::: DATA SHOWN :::

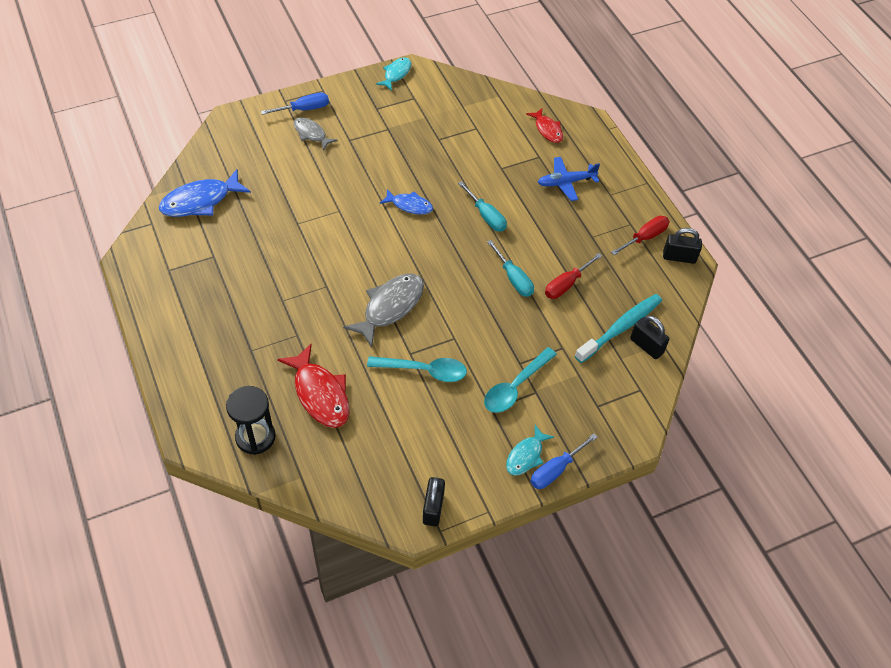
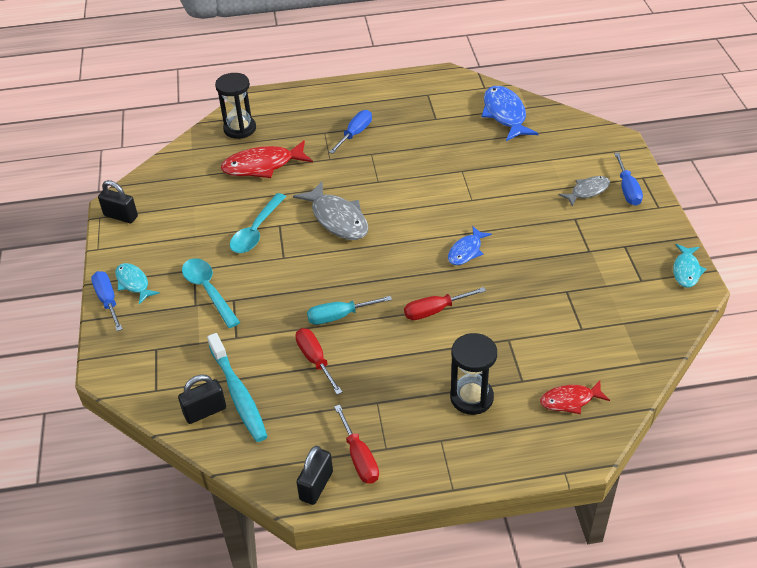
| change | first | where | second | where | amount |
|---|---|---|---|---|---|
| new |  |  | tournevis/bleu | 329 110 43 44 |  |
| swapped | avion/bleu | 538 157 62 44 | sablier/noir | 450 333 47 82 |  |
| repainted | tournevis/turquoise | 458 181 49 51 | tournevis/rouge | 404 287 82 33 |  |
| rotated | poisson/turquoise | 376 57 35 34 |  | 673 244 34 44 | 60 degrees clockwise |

:::

WORK TASK
Starting with the line that holds "tournevis/bleu | 329", copy every line through the end of the data above. Reproduce them exactly, with no other material.

FINISHED TASK
| new |  |  | tournevis/bleu | 329 110 43 44 |  |
| swapped | avion/bleu | 538 157 62 44 | sablier/noir | 450 333 47 82 |  |
| repainted | tournevis/turquoise | 458 181 49 51 | tournevis/rouge | 404 287 82 33 |  |
| rotated | poisson/turquoise | 376 57 35 34 |  | 673 244 34 44 | 60 degrees clockwise |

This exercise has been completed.